### What you should do
What are the lines, written out exactly, from the one containing "(265, 134) = (324, 87): purple" to the end of the entries below? Include both ends and nothing more.
=== Information ===
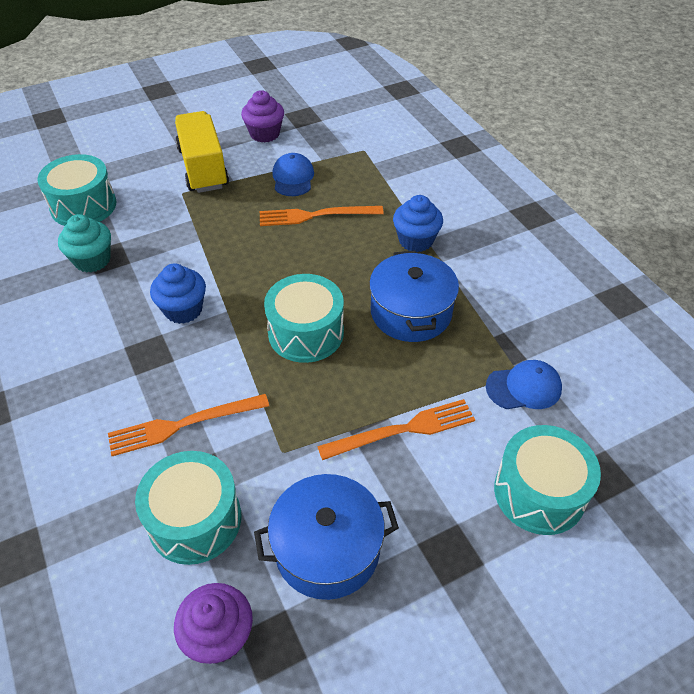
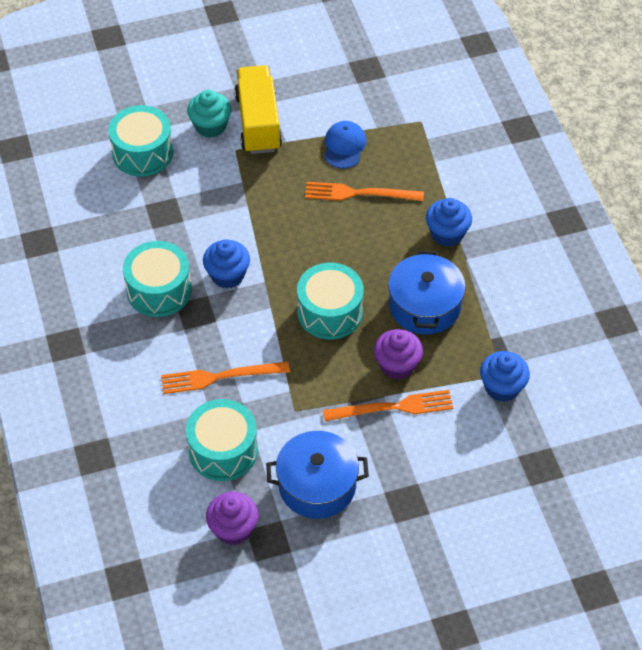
camera: 10 degrees right, 5 degrees up
(92, 260) = (150, 214): turquoise cupcake -> turquoise cupcake (210, 126)
(265, 134) = (324, 87): purple cupcake -> purple cupcake (397, 365)
(524, 387) = (502, 387): blue cap -> blue cupcake
(539, 492) = (486, 471): turquoise drum -> turquoise drum (159, 290)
===
### Task solution
(265, 134) = (324, 87): purple cupcake -> purple cupcake (397, 365)
(524, 387) = (502, 387): blue cap -> blue cupcake
(539, 492) = (486, 471): turquoise drum -> turquoise drum (159, 290)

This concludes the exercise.